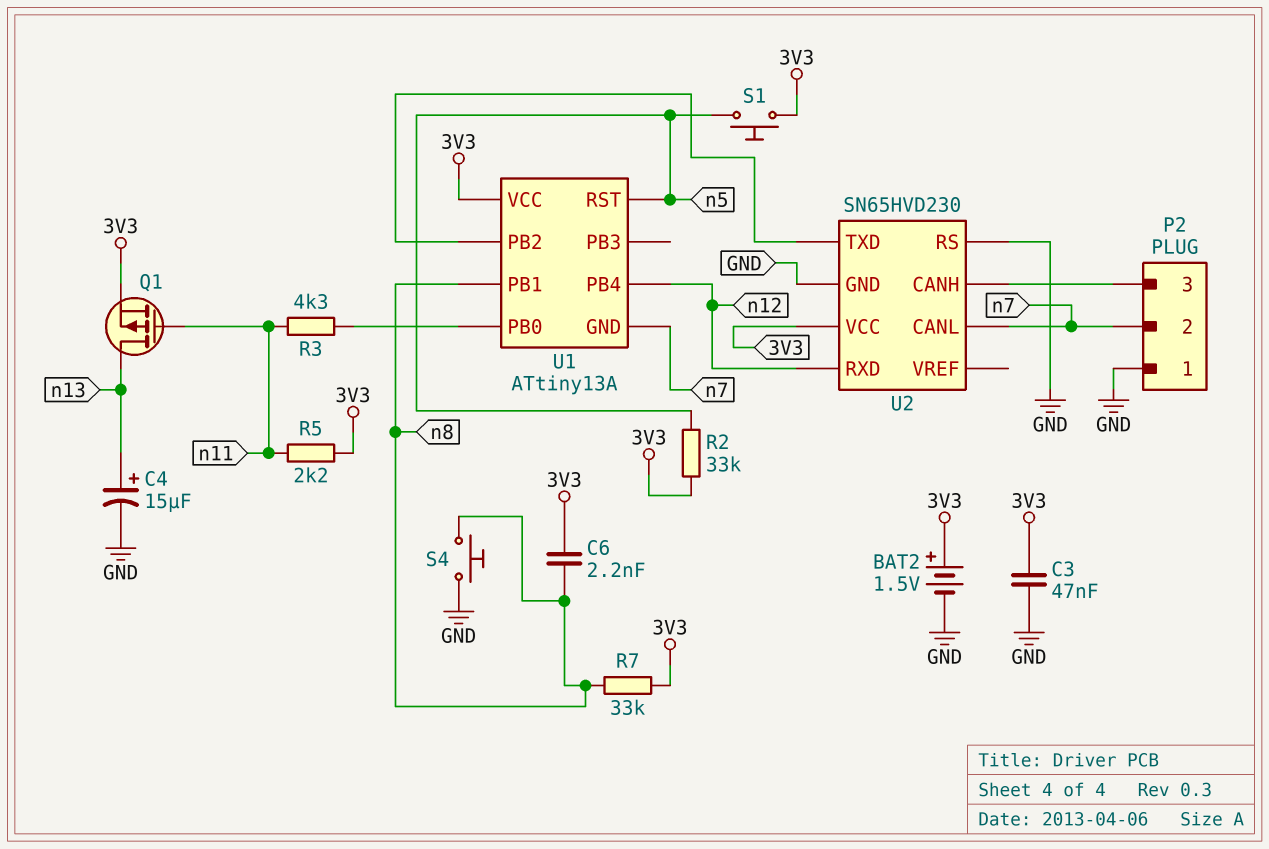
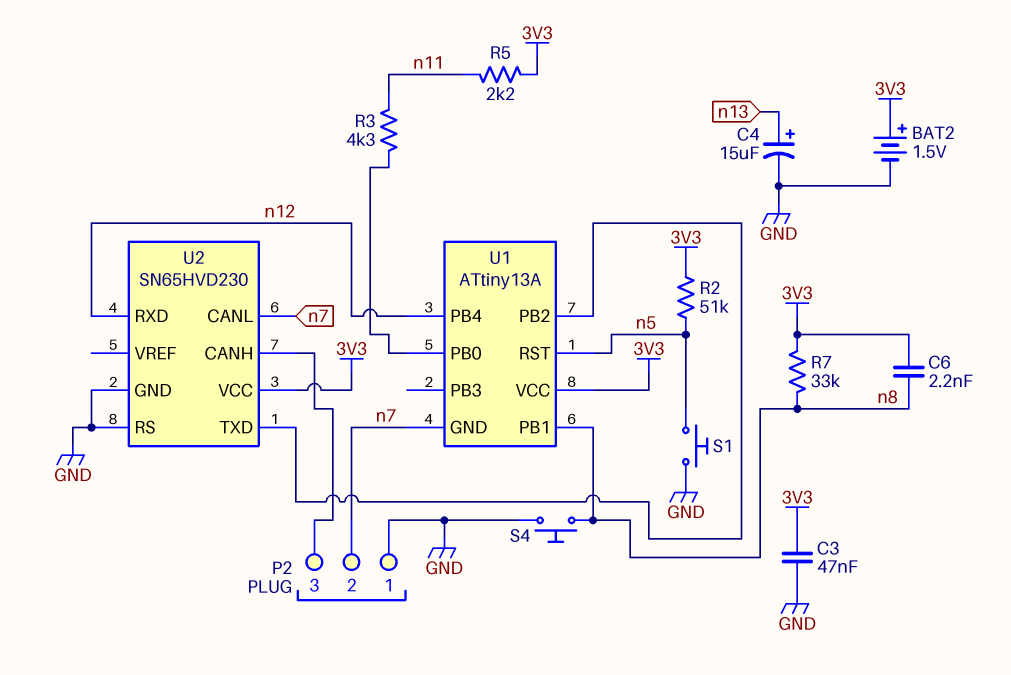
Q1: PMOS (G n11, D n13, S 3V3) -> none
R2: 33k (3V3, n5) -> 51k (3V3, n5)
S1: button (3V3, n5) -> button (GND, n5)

....

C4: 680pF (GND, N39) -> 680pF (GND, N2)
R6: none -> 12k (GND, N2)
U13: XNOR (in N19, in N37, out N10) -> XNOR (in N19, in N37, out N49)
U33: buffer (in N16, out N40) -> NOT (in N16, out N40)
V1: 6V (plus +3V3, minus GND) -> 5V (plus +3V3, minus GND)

....

WHAT YOU NEED TO DO:
Return word for word the lines above from the line with "Q1: PMOS (G n11, D n13, S 3V3) -> none" to the line with "S1: button (3V3, n5) -> button (GND, n5)", including both and leaving out all others.

RESPONSE TO THIS EXERCISE:
Q1: PMOS (G n11, D n13, S 3V3) -> none
R2: 33k (3V3, n5) -> 51k (3V3, n5)
S1: button (3V3, n5) -> button (GND, n5)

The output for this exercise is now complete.